Prompt: The lines below, from the first through the one containing "black marker [156,196,175,263]", are to be given again exactly, with pictures left out and nothing added.

Exercise input:
—————
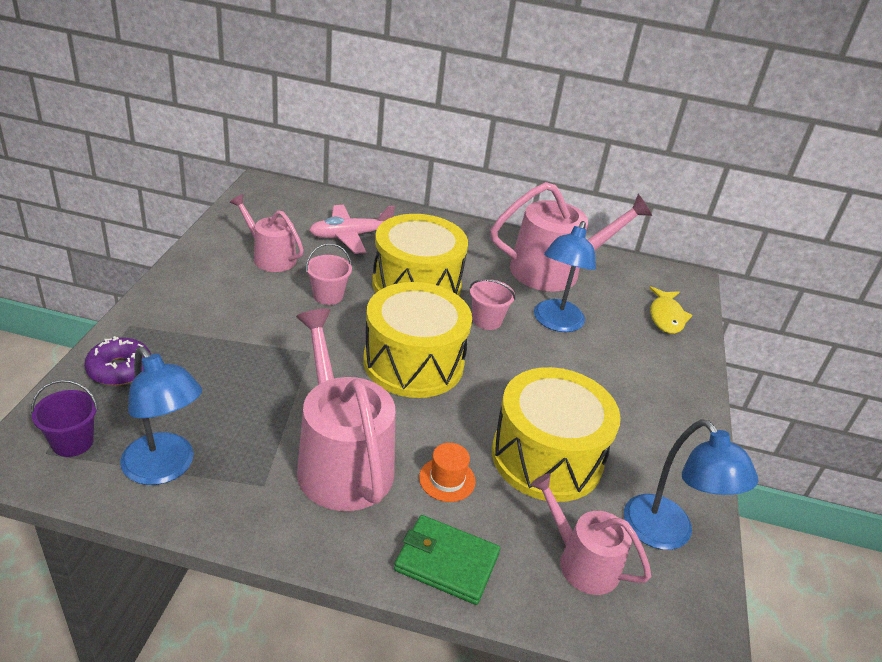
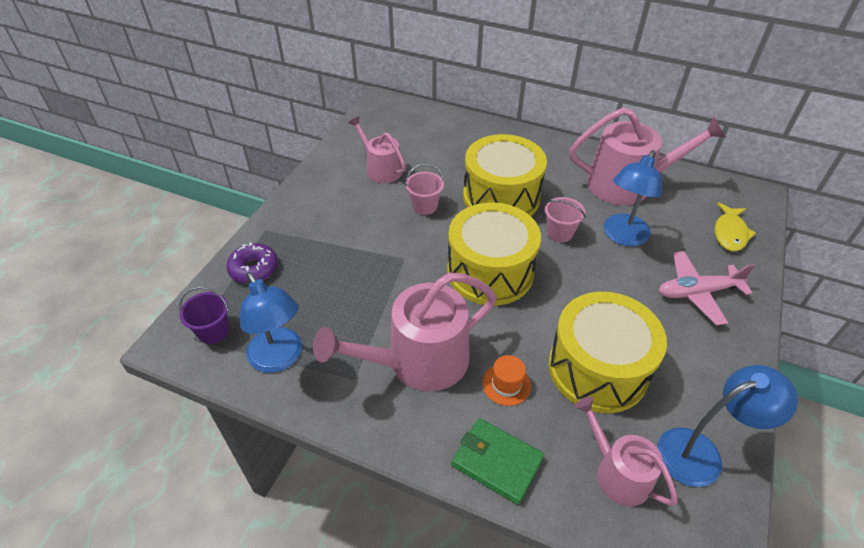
camera: 15 degrees right, 10 degrees up
pink watering can [296,309,395,511] -> pink watering can turned 105 degrees counterclockwise [313,273,497,392]
pink plane [309,205,395,254] -> pink plane moved to [659,251,755,326]
blue lamp [624,419,758,550] -> blue lamp turned 90 degrees counterclockwise [657,365,798,487]

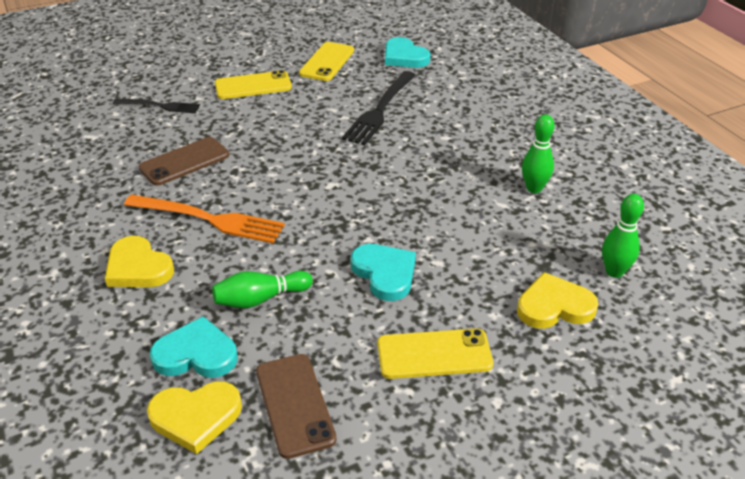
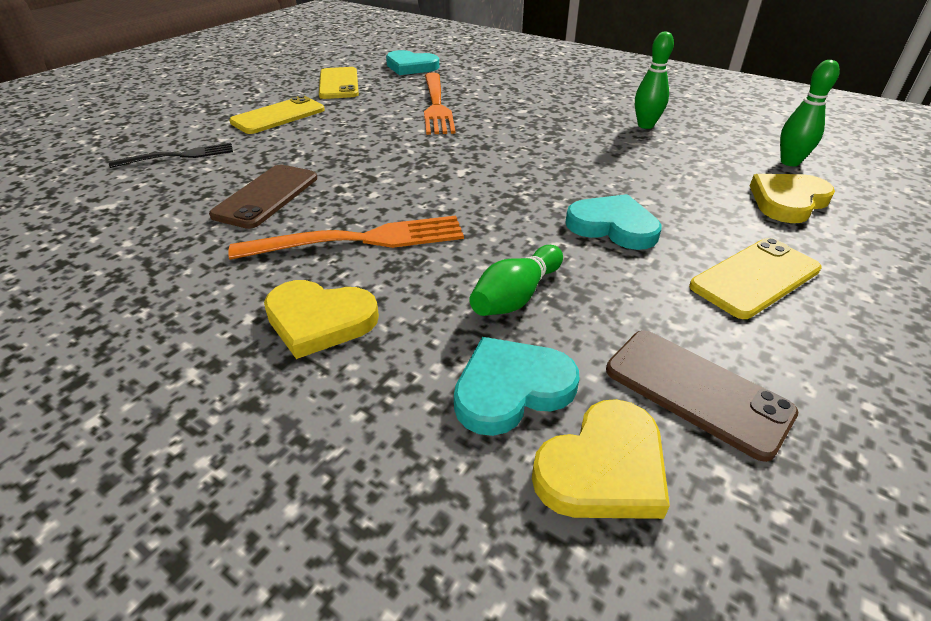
camera: 30 degrees left, 0 degrees up
black fork [342,71,416,145] -> orange fork [424,73,456,135]

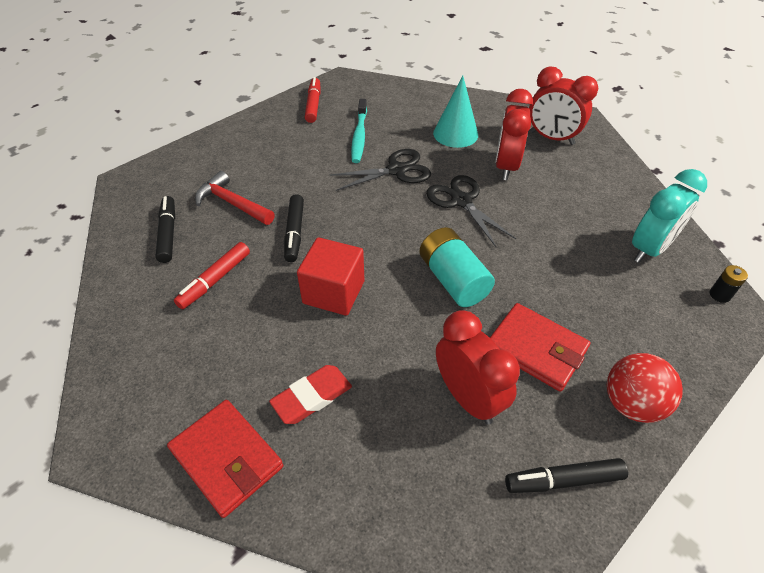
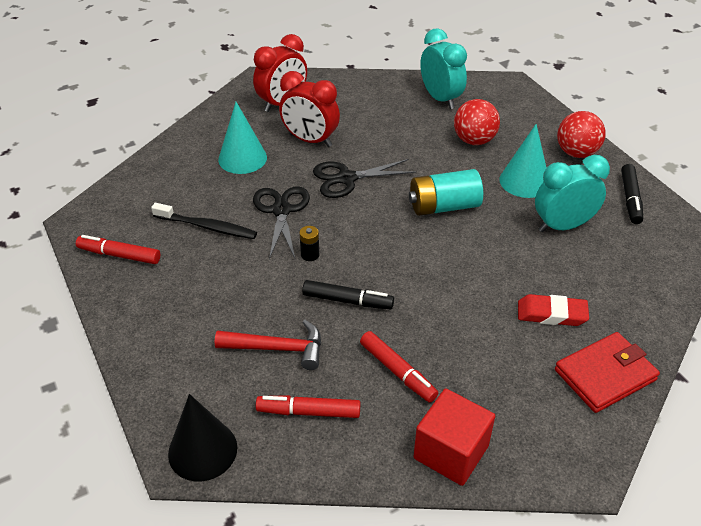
camera: 75 degrees left, 5 degrees down
black marker [156,196,175,263] -> red marker [256,395,360,418]
red hammer [195,171,275,225] -> red hammer turned 135 degrees counterclockwise [215,320,321,370]
red eraser [269,365,352,424] -> red eraser turned 60 degrees counterclockwise [518,294,589,326]
red cube [297,237,364,316] -> red cube moved to [414,389,495,486]
turquoise toothbrush [351,99,367,163] -> black toothbrush [151,203,257,239]
red clock [436,310,520,425] -> turquoise clock [535,155,610,232]
red wallet [490,303,591,392] -> turquoise cone [499,124,547,198]
black battery [709,265,748,303] -> black battery moved to [300,226,319,261]
none -> black cone [168,394,237,481]
none -> red ball [454,99,500,145]

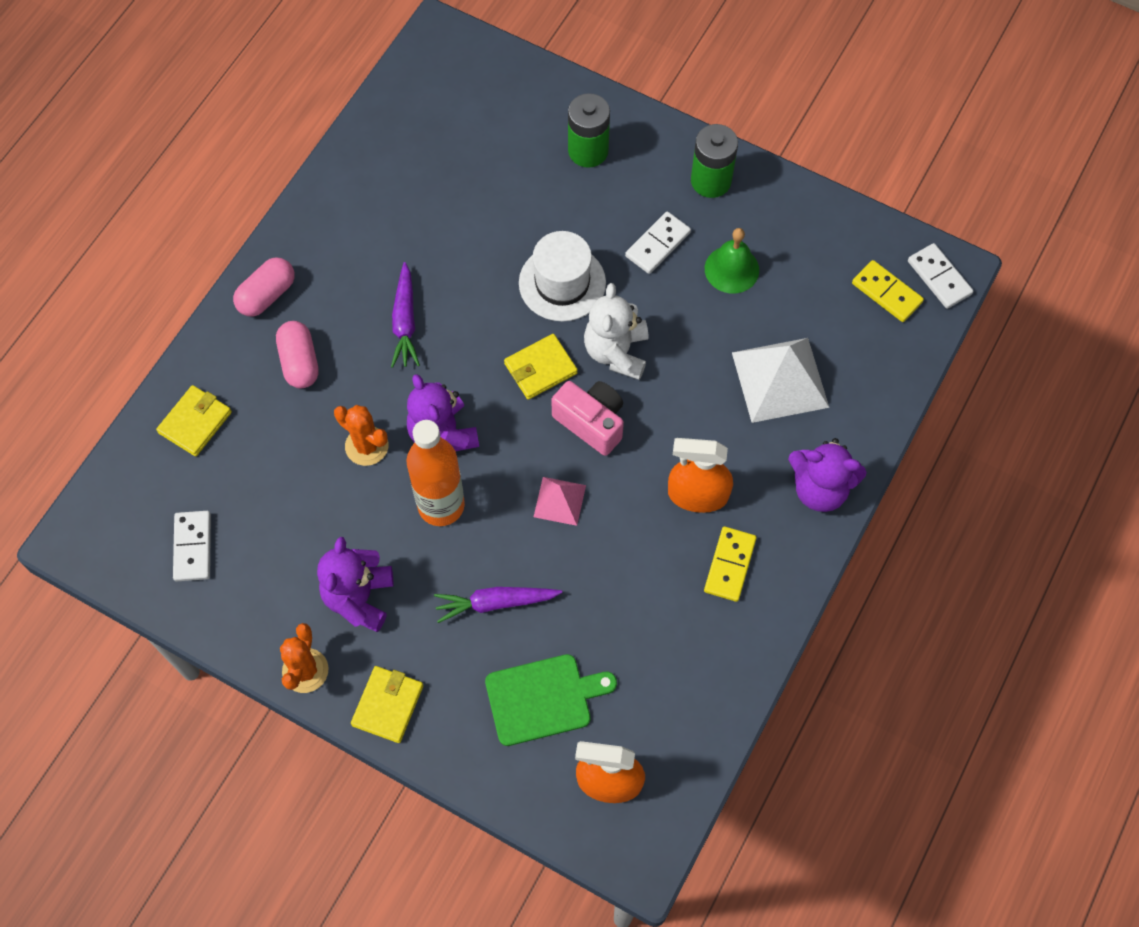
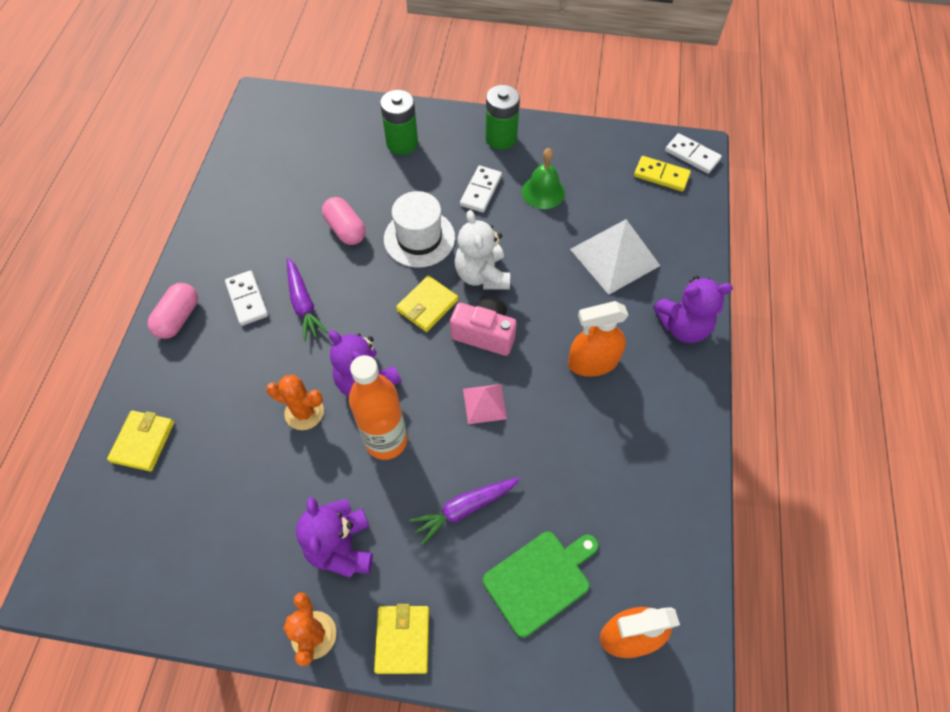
camera: 20 degrees left, 5 degrees down
white domino [173,511,211,581] -> white domino moved to [225,270,268,326]
pink capsule [276,321,319,388] -> pink capsule moved to [322,197,366,245]
yellow domino [704,527,757,602] -> none

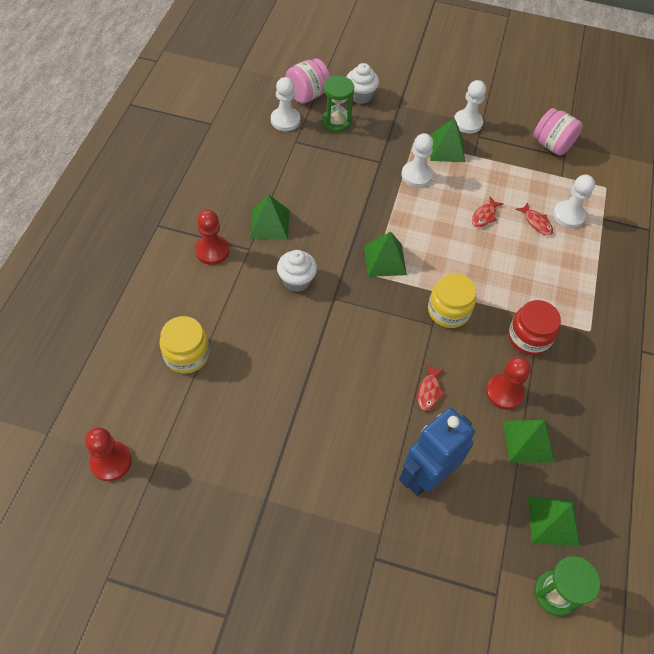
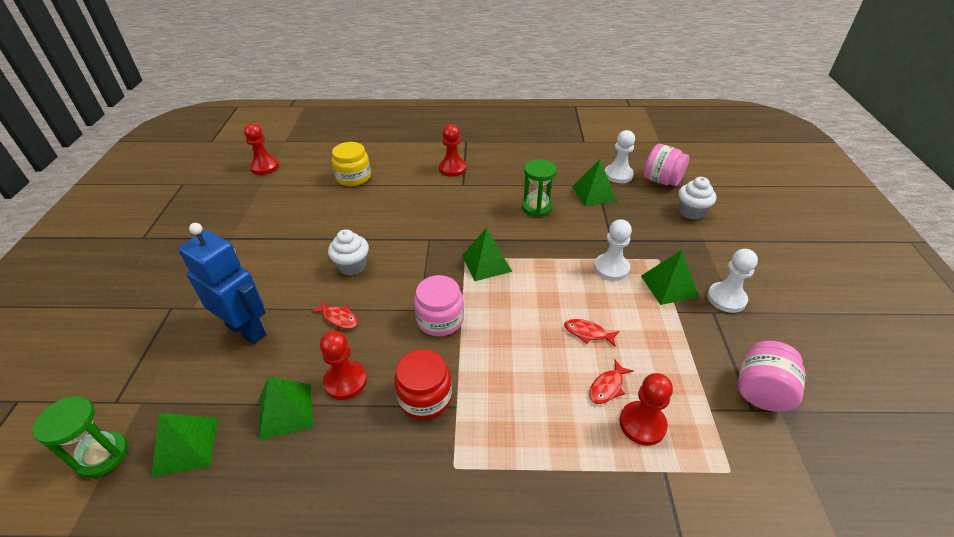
camera: 80 degrees right, 15 degrees down
green pyramid [250,194,290,240] -> green pyramid moved to [572,159,617,206]
white cupcake [277,250,317,292] -> white cupcake moved to [328,229,369,276]
green hourglass [322,75,354,132] -> green hourglass moved to [522,159,557,217]
red fish [417,364,445,411] -> red fish turned 150 degrees counterclockwise [311,300,358,329]
yellow jar [428,273,476,328] -> pink jar [414,275,464,336]
white pawn [553,175,595,228] -> red pawn [620,373,673,446]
—————
Solved exercise:
camera: 15 degrees right, 10 degrees up
pink watering can [296,309,395,511] -> pink watering can turned 105 degrees counterclockwise [313,273,497,392]
pink plane [309,205,395,254] -> pink plane moved to [659,251,755,326]
blue lamp [624,419,758,550] -> blue lamp turned 90 degrees counterclockwise [657,365,798,487]

camera: 30 degrees left, 0 degrees up
black fork [342,71,416,145] -> orange fork [424,73,456,135]

camera: 75 degrees left, 5 degrees down
black marker [156,196,175,263] -> red marker [256,395,360,418]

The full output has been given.